## What needs to be done
Could you retype the whole listing word for word and drop the images?

## Records shown

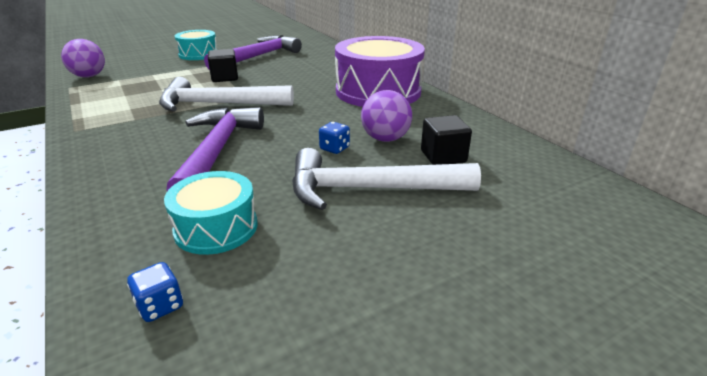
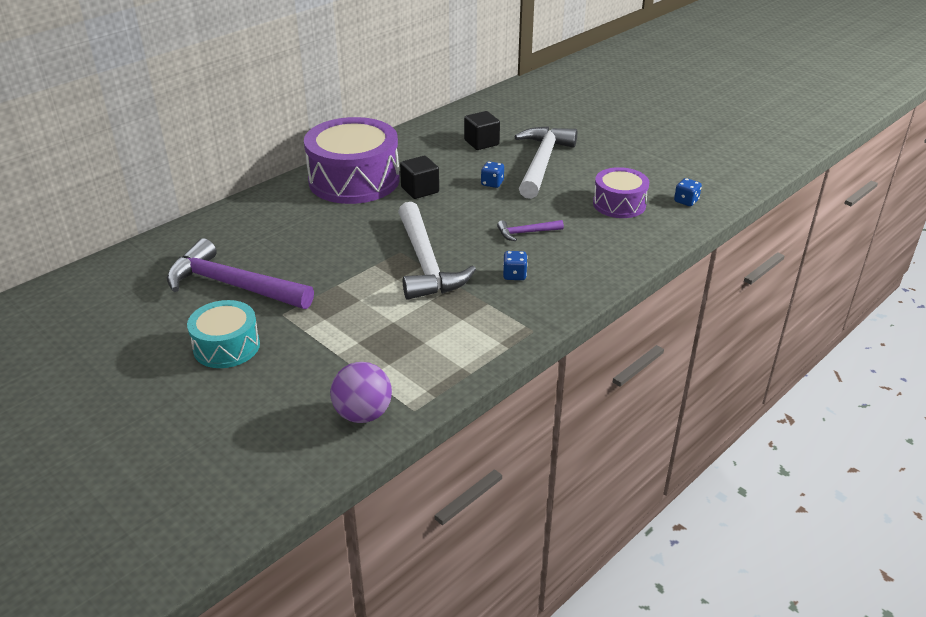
camera: 105 degrees left, 5 degrees up
(156, 134) = (514, 275): none -> blue dice
(216, 227) = (619, 204): turquoise drum -> purple drum
(217, 151) = (526, 233): purple hammer -> purple hammer, size x0.46
(225, 78) = (336, 286): black cube -> black cube (420, 190)
(370, 189) = (542, 163): white hammer -> white hammer turned 150 degrees counterclockwise
(385, 139) = (463, 165): purple ball -> none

## Answer for this exercise
camera: 105 degrees left, 5 degrees up
(156, 134) = (514, 275): none -> blue dice
(216, 227) = (619, 204): turquoise drum -> purple drum
(217, 151) = (526, 233): purple hammer -> purple hammer, size x0.46
(225, 78) = (336, 286): black cube -> black cube (420, 190)
(370, 189) = (542, 163): white hammer -> white hammer turned 150 degrees counterclockwise
(385, 139) = (463, 165): purple ball -> none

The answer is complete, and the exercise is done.